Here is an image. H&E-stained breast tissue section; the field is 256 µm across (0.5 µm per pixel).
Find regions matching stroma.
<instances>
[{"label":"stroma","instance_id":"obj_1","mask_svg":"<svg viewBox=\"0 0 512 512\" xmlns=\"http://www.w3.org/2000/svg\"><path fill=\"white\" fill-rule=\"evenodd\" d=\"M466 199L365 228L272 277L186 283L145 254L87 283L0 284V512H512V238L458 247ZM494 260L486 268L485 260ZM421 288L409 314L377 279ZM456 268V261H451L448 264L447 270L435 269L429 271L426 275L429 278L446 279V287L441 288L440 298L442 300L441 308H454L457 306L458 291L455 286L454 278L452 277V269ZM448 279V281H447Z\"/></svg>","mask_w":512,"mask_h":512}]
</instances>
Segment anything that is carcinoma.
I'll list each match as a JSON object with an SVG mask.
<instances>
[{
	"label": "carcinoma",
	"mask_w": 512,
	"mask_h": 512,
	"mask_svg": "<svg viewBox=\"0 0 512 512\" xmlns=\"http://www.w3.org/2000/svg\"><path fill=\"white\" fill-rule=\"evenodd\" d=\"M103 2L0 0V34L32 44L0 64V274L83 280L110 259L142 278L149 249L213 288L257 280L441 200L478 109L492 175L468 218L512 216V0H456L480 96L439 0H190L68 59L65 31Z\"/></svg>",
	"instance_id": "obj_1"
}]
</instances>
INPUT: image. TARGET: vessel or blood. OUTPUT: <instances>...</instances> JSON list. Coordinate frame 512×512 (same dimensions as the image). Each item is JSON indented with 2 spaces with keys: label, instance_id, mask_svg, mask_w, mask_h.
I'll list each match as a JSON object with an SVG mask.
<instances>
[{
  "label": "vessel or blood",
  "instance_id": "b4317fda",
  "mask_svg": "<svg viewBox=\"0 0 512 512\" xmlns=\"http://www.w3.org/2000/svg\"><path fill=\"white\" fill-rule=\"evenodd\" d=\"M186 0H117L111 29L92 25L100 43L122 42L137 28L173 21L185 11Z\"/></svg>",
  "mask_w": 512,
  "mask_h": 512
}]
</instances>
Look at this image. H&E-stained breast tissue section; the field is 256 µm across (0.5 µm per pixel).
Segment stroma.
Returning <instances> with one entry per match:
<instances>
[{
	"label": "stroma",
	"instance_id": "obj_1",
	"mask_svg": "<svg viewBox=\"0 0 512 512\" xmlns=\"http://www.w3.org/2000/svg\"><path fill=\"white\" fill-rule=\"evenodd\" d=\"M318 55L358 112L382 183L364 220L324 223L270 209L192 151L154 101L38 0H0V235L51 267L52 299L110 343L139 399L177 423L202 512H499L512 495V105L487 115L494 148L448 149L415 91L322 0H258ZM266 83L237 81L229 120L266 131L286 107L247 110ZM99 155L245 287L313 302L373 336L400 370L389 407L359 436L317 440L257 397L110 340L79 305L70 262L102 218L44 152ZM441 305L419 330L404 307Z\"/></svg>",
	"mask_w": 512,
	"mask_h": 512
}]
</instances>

#### Your goal:
Transcribe each record exactly. Leave nothing out.

#### Task output:
Here is an image. H&E-stained breast tissue section; the field is 256 µm across (0.5 µm per pixel).
Find regions matching stroma.
<instances>
[{"label":"stroma","instance_id":"obj_1","mask_svg":"<svg viewBox=\"0 0 512 512\" xmlns=\"http://www.w3.org/2000/svg\"><path fill=\"white\" fill-rule=\"evenodd\" d=\"M466 199L365 228L272 277L186 283L145 254L87 283L0 284V512H512V238L458 247ZM494 260L486 268L485 260ZM421 288L409 314L377 279ZM456 268V261H451L448 264L447 270L435 269L429 271L426 275L429 278L446 279V287L441 288L440 298L442 300L441 308H454L457 306L458 291L455 286L454 278L452 277V269ZM448 279V281H447Z\"/></svg>","mask_w":512,"mask_h":512}]
</instances>
Segment anything that is carcinoma.
I'll list each match as a JSON object with an SVG mask.
<instances>
[{
	"label": "carcinoma",
	"mask_w": 512,
	"mask_h": 512,
	"mask_svg": "<svg viewBox=\"0 0 512 512\" xmlns=\"http://www.w3.org/2000/svg\"><path fill=\"white\" fill-rule=\"evenodd\" d=\"M103 2L0 0V34L32 44L0 64V274L83 280L110 259L142 278L149 249L213 288L257 280L441 200L478 109L492 175L468 218L512 216V0H456L480 96L439 0H190L68 59L65 31Z\"/></svg>",
	"instance_id": "obj_1"
}]
</instances>
INPUT: image. TARGET: vessel or blood. OUTPUT: <instances>...</instances> JSON list. Coordinate frame 512×512 (same dimensions as the image). Each item is JSON indented with 2 spaces with keys: label, instance_id, mask_svg, mask_w, mask_h.
I'll list each match as a JSON object with an SVG mask.
<instances>
[{
  "label": "vessel or blood",
  "instance_id": "b4317fda",
  "mask_svg": "<svg viewBox=\"0 0 512 512\" xmlns=\"http://www.w3.org/2000/svg\"><path fill=\"white\" fill-rule=\"evenodd\" d=\"M186 0H117L111 29L92 25L100 43L122 42L137 28L173 21L185 11Z\"/></svg>",
  "mask_w": 512,
  "mask_h": 512
}]
</instances>
Look at this image. H&E-stained breast tissue section; the field is 256 µm across (0.5 µm per pixel).
Segment stroma.
Returning <instances> with one entry per match:
<instances>
[{
	"label": "stroma",
	"instance_id": "obj_1",
	"mask_svg": "<svg viewBox=\"0 0 512 512\" xmlns=\"http://www.w3.org/2000/svg\"><path fill=\"white\" fill-rule=\"evenodd\" d=\"M318 55L358 112L382 183L364 220L324 223L270 209L192 151L154 101L38 0H0V235L51 267L52 299L110 343L139 399L177 423L202 512H499L512 495V105L487 115L494 148L448 149L415 91L322 0H258ZM266 83L237 81L229 120L266 131L286 107L247 110ZM99 155L245 287L313 302L373 336L400 370L389 407L359 436L317 440L257 397L110 340L79 305L70 262L102 218L44 152ZM441 305L419 330L404 307Z\"/></svg>",
	"mask_w": 512,
	"mask_h": 512
}]
</instances>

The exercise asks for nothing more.